- What is being asked: Records follow. Pull out every line that contains "none".

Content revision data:
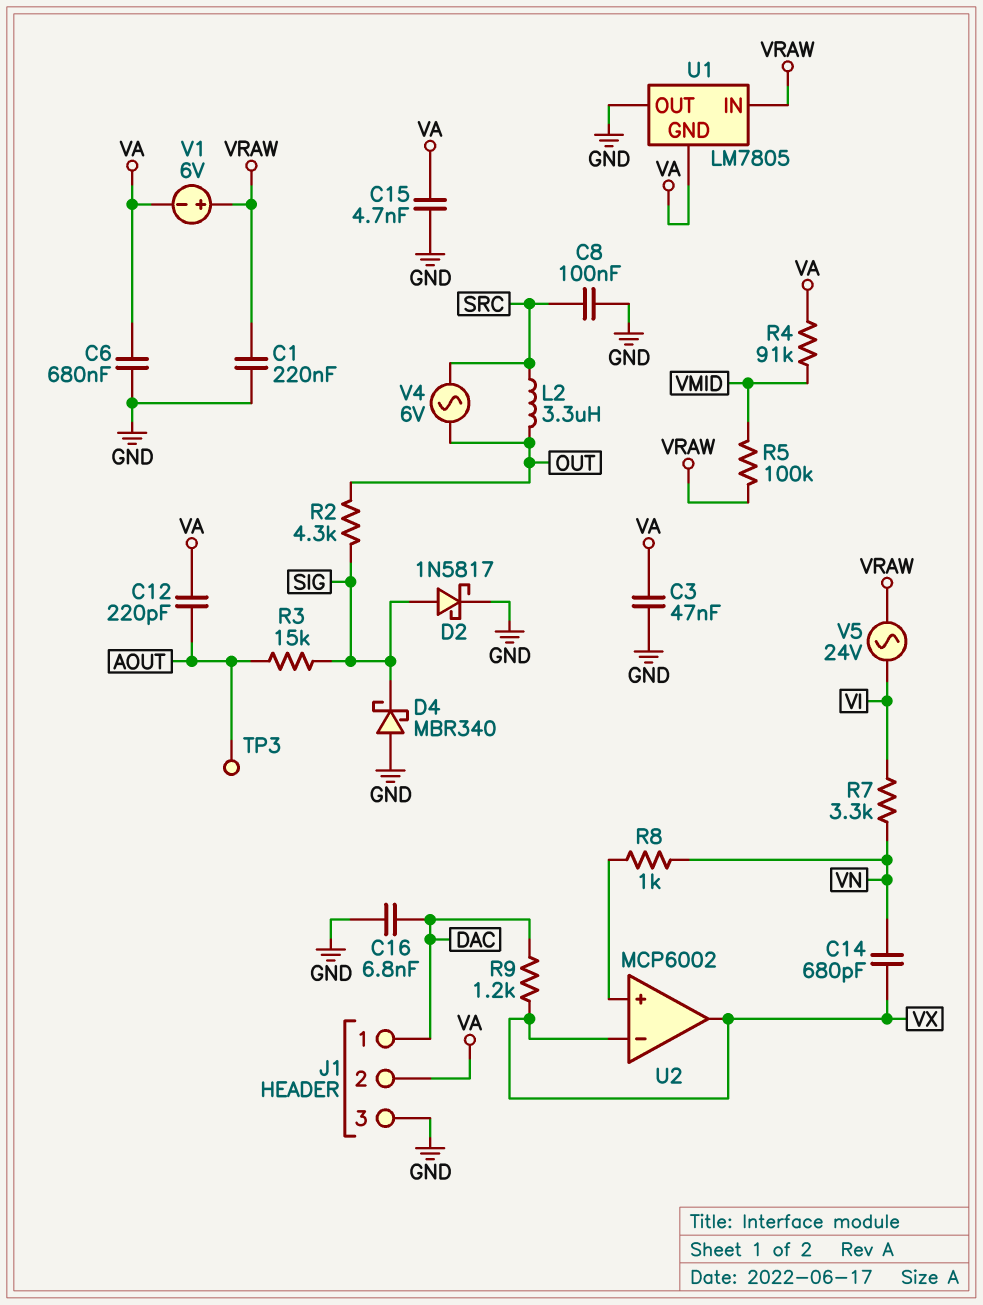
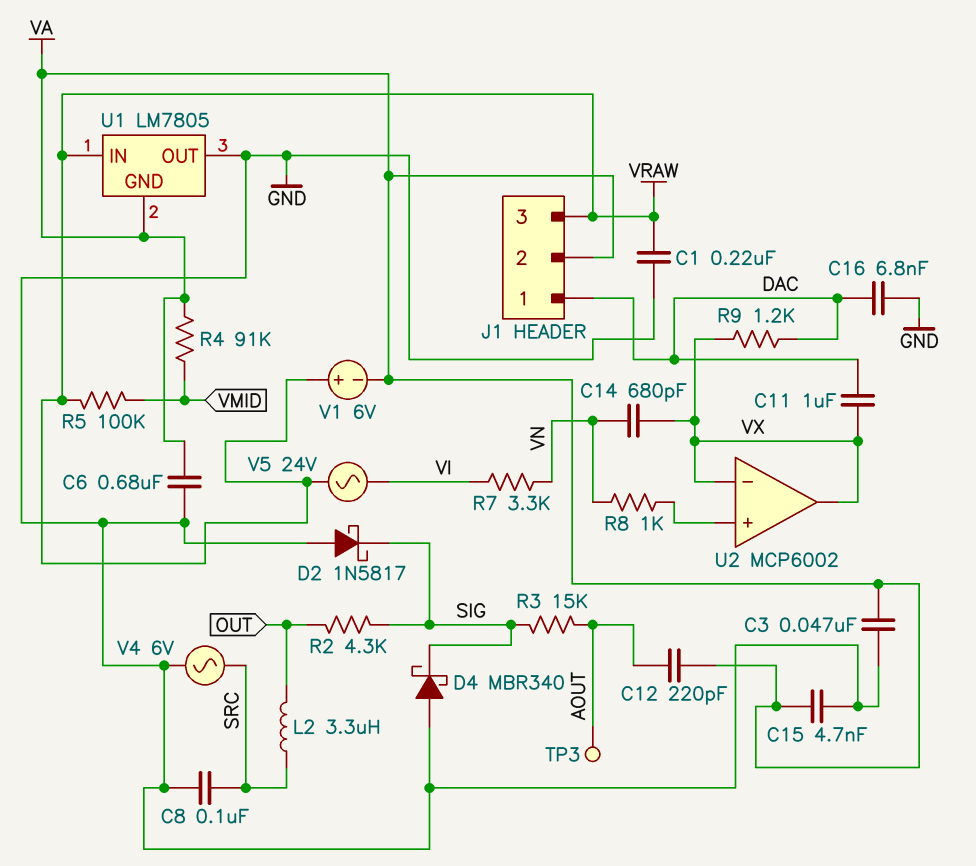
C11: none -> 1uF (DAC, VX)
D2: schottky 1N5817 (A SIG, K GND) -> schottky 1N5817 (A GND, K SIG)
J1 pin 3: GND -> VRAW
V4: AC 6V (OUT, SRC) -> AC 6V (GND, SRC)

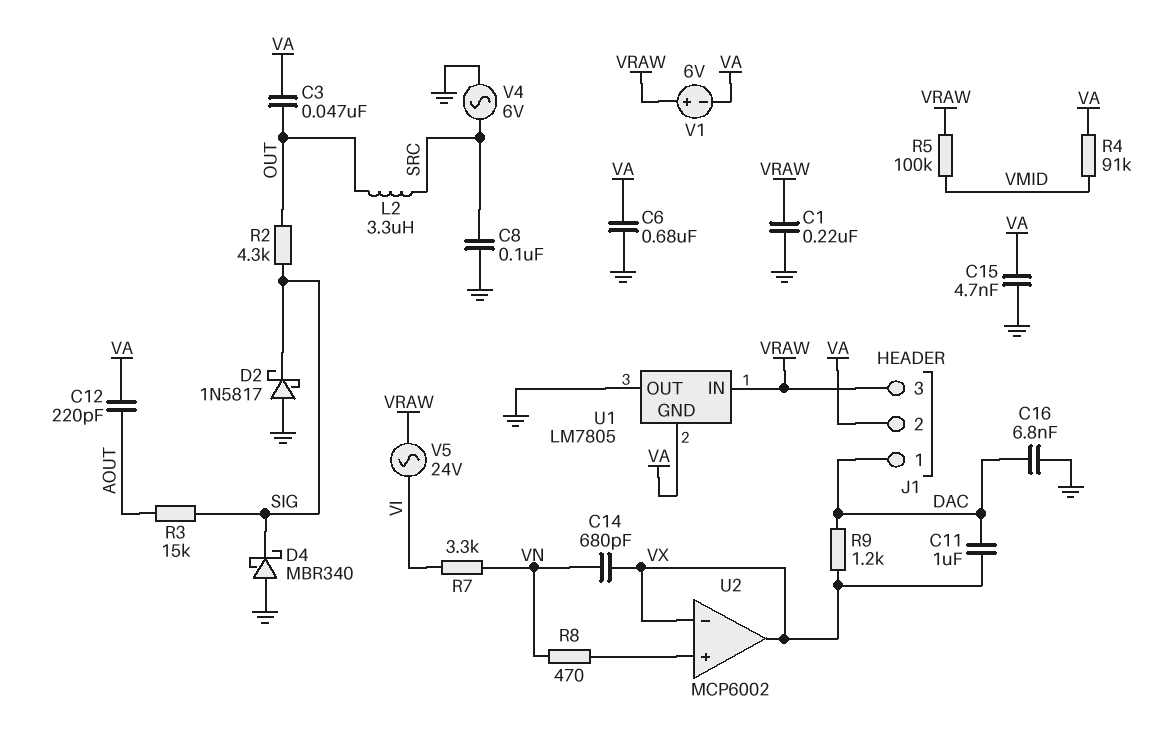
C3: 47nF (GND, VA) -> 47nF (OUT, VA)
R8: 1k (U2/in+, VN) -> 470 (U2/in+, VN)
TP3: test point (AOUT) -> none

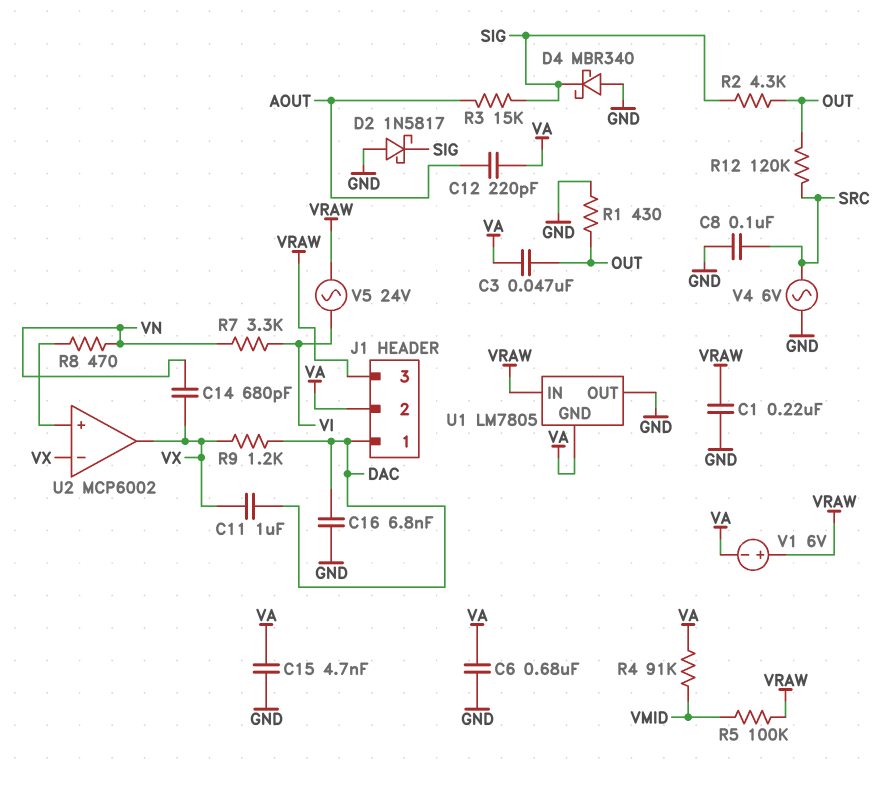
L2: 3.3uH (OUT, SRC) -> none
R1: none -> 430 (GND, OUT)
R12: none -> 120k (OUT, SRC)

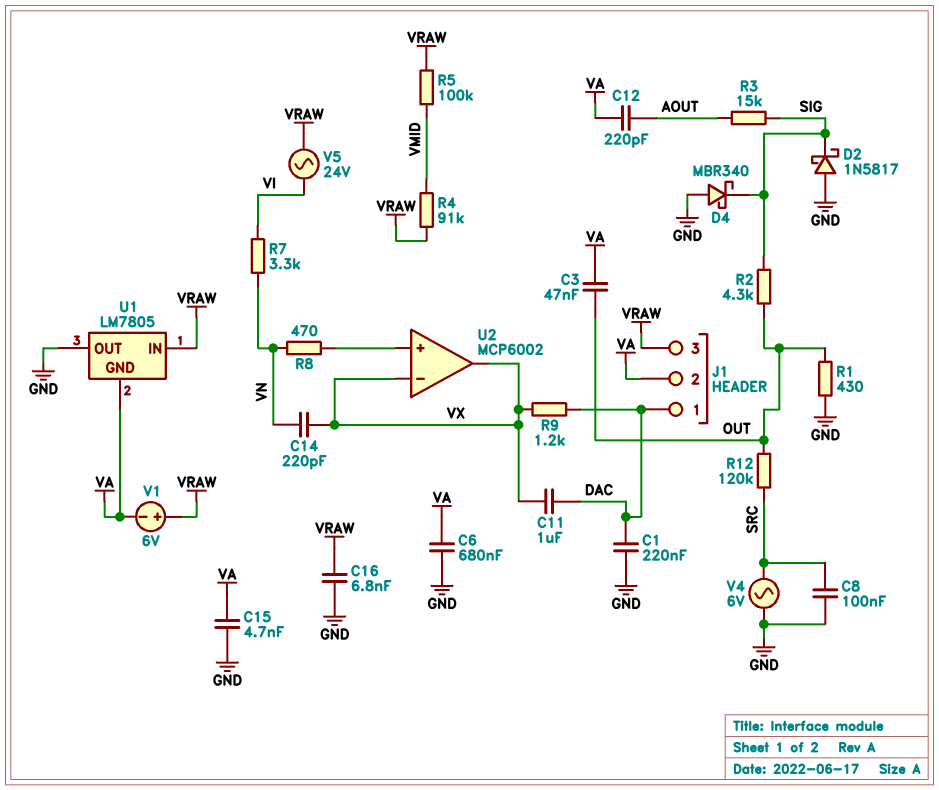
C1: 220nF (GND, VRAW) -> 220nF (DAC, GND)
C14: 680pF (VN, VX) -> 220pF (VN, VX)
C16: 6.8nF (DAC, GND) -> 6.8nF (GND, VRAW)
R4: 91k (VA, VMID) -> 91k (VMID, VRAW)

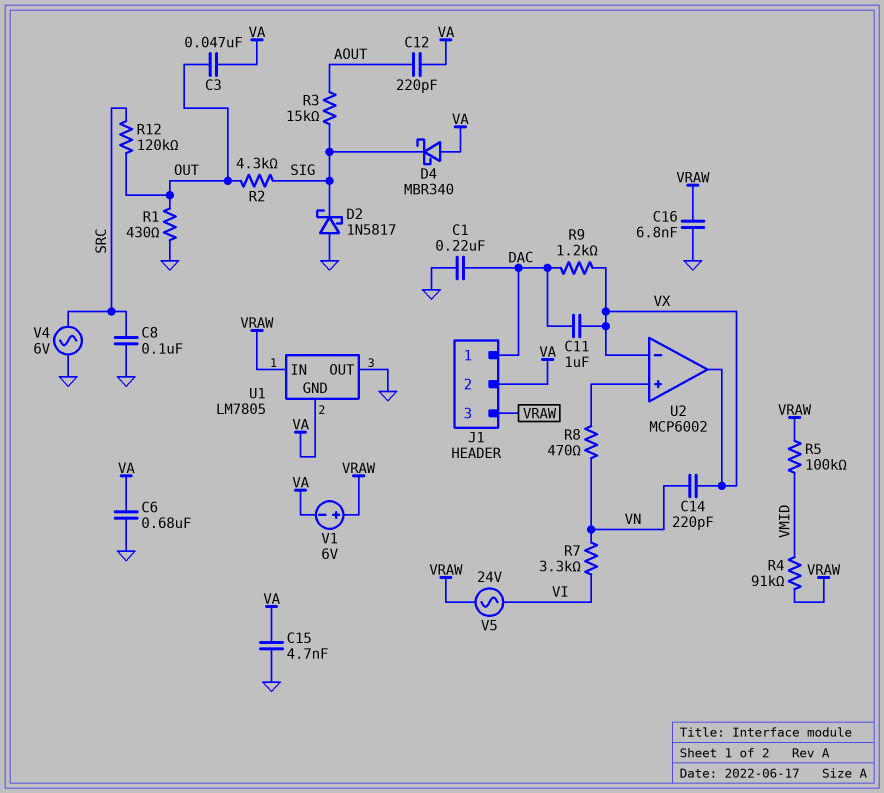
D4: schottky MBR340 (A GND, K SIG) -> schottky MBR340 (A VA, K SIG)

- Solution to this problem:
C11: none -> 1uF (DAC, VX)
TP3: test point (AOUT) -> none
L2: 3.3uH (OUT, SRC) -> none
R1: none -> 430 (GND, OUT)
R12: none -> 120k (OUT, SRC)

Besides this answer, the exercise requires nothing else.